(Supplied data):
--------

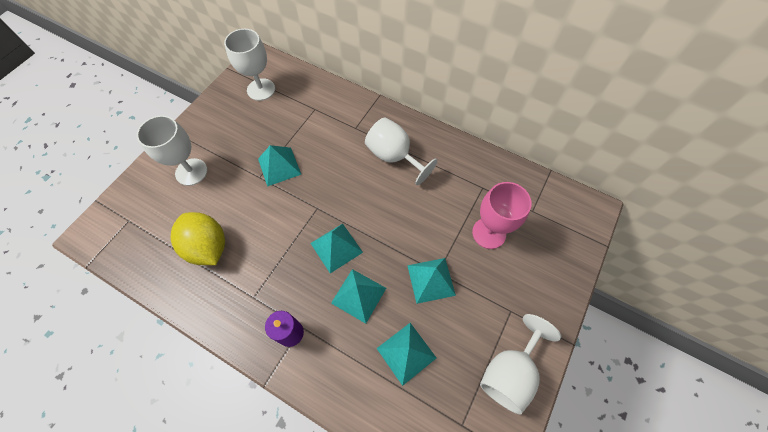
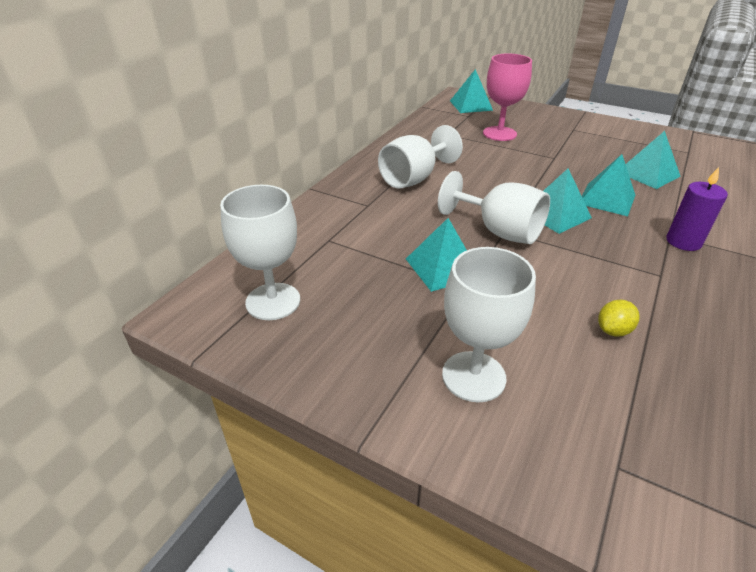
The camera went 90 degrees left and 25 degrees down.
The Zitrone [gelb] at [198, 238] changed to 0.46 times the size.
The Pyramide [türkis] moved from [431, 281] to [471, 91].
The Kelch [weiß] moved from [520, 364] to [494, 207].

--------

(What you need to do):
Where a line of the material above holds the string "moved", copy that line.

(Output of the exercise):
The Pyramide [türkis] moved from [431, 281] to [471, 91].
The Kelch [weiß] moved from [520, 364] to [494, 207].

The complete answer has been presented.